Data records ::
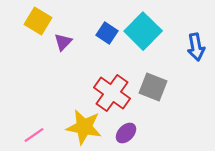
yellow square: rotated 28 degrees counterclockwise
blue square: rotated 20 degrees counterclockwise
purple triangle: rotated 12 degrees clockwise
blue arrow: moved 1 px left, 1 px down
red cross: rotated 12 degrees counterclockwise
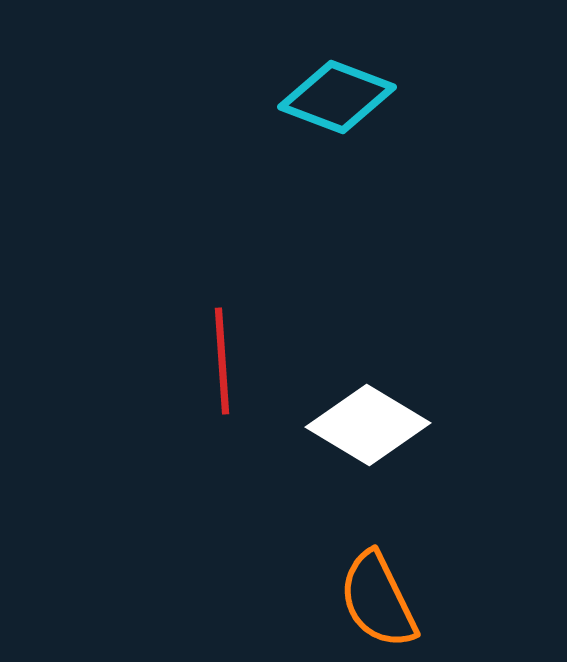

Exercise directions :: Write out every line of the data again with "rotated" replaced by "turned" throughout and everything else unchanged. Leave the picture lines out.

Written response ::
yellow square: turned 28 degrees counterclockwise
blue square: turned 20 degrees counterclockwise
purple triangle: turned 12 degrees clockwise
blue arrow: moved 1 px left, 1 px down
red cross: turned 12 degrees counterclockwise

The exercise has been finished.